Description of the task:
Pull out every line in the records below that contains the word "After". Case counts.

Dataset:
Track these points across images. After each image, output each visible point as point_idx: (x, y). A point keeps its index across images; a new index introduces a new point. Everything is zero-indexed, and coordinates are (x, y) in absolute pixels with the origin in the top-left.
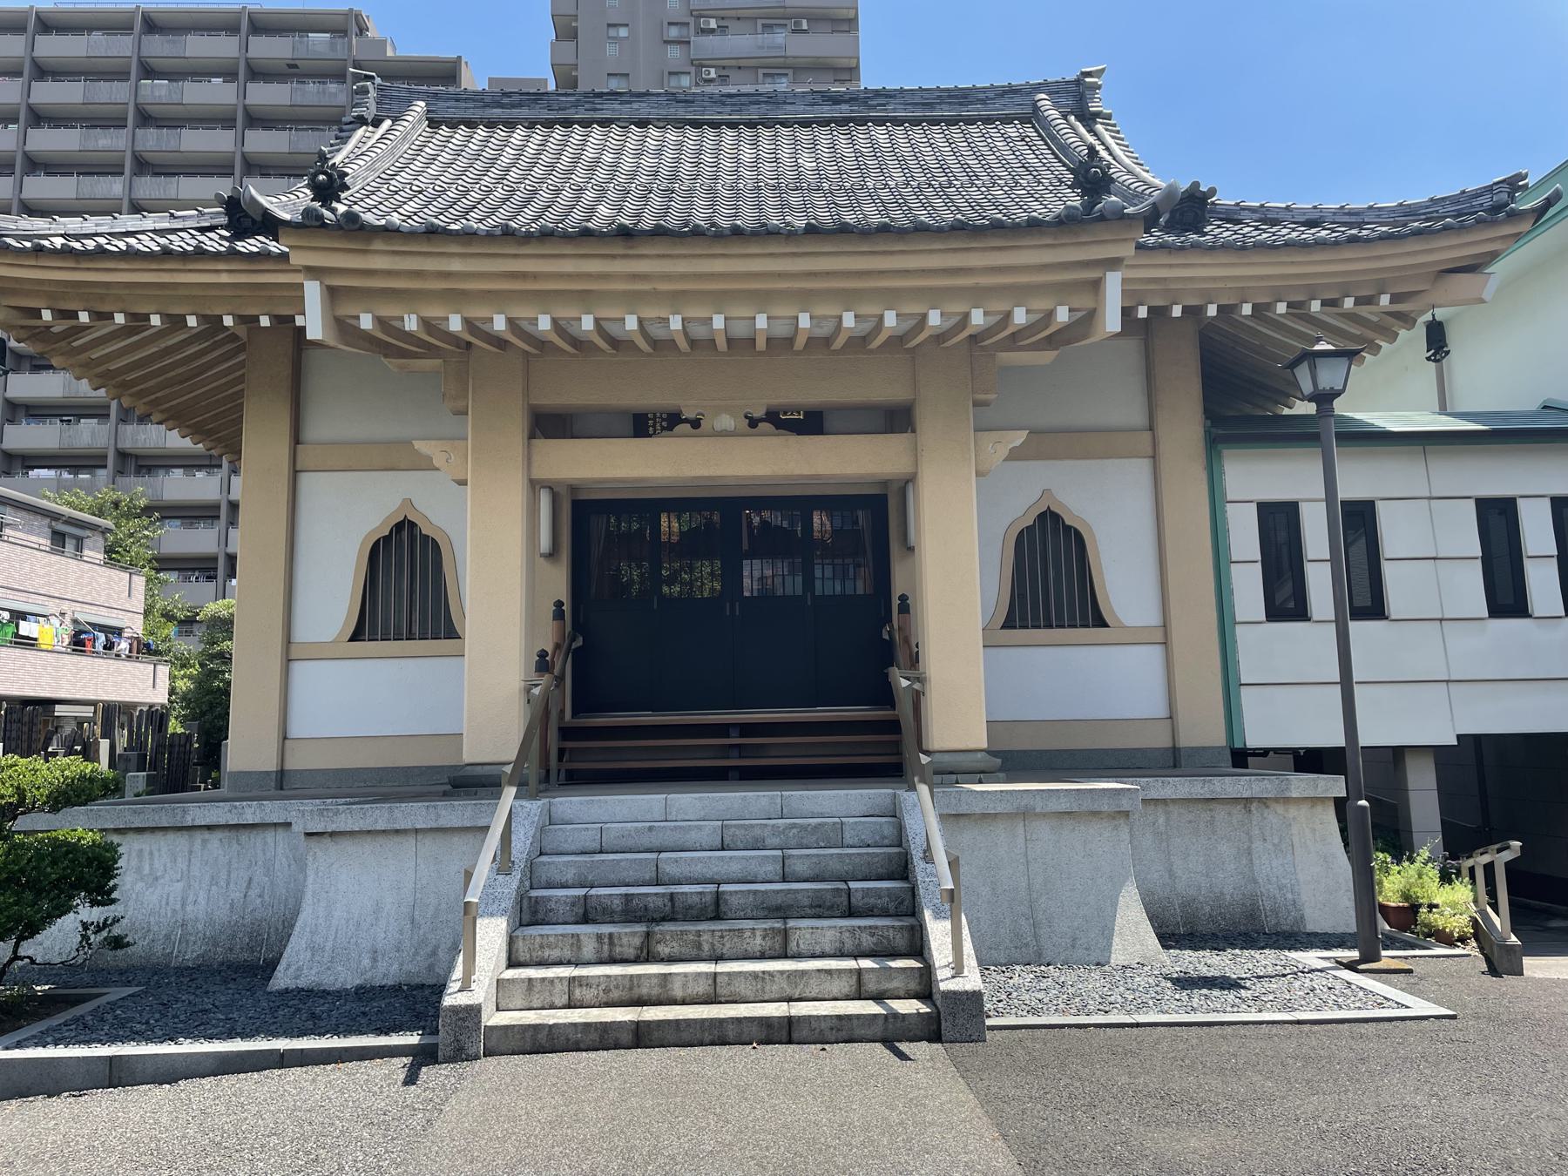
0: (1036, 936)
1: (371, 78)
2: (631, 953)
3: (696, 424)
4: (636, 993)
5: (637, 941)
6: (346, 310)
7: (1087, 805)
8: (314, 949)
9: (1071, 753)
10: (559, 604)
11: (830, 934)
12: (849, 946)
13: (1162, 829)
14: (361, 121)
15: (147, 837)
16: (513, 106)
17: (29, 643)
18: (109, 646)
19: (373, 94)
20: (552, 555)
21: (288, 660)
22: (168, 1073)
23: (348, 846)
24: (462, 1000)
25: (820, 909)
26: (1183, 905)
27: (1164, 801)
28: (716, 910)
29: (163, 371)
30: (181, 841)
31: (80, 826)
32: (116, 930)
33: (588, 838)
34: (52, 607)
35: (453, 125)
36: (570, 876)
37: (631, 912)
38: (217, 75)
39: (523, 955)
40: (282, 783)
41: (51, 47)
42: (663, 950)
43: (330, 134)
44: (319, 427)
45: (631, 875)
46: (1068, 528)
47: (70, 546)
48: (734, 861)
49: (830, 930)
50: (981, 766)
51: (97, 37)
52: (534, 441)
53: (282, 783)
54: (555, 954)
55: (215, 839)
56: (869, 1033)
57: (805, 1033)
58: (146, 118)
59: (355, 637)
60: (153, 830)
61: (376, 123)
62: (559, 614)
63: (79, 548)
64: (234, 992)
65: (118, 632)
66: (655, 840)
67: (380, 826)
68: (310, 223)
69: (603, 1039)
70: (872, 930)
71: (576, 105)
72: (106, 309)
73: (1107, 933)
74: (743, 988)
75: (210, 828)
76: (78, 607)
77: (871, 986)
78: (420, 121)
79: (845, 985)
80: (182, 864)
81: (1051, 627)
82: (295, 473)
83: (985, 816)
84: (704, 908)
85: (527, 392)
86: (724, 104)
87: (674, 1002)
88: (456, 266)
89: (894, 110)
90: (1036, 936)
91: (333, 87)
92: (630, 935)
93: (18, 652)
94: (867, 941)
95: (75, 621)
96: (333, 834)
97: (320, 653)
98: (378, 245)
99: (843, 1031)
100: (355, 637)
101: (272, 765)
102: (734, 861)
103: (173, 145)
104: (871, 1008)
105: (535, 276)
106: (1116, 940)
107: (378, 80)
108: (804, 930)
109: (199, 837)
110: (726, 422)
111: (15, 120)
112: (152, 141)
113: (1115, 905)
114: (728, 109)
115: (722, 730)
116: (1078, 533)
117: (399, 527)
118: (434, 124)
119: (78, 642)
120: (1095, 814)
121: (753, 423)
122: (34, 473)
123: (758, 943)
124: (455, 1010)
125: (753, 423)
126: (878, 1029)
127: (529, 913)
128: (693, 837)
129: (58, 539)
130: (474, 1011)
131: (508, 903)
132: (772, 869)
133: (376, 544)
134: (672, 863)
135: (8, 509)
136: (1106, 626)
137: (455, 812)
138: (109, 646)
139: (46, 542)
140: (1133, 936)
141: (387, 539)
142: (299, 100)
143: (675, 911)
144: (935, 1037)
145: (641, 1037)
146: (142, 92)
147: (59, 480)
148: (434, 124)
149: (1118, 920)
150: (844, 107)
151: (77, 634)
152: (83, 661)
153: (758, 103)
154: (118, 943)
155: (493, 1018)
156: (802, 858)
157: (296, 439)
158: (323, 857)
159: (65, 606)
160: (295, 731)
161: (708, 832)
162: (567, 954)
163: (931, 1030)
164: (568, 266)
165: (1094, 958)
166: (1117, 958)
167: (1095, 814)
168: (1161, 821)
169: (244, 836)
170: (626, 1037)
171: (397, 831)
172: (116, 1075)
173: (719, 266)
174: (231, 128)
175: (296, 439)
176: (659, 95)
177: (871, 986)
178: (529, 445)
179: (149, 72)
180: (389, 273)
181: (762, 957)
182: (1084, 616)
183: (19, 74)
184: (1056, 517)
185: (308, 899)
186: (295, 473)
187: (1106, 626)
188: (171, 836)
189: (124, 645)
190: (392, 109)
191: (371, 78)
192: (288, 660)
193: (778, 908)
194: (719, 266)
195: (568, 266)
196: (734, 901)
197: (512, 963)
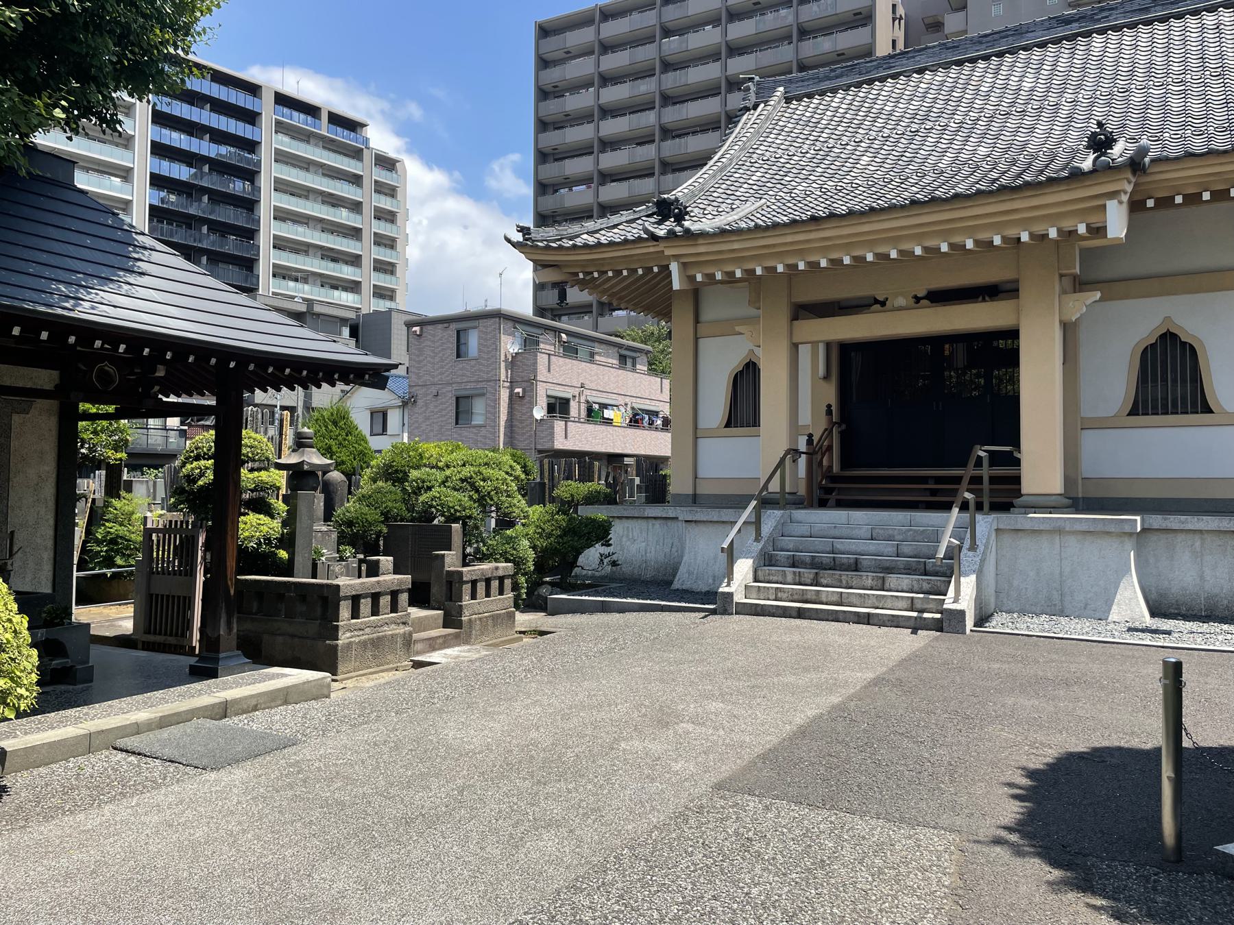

Task solution:
Track these points across images. After each image, output each visible point as point_idx: (x, y). A point keeps its index across images; a new index introduces a new point. Everything is zero-indexed, and coordinates are (x, y) in absolute pixels with the origin in the top-left.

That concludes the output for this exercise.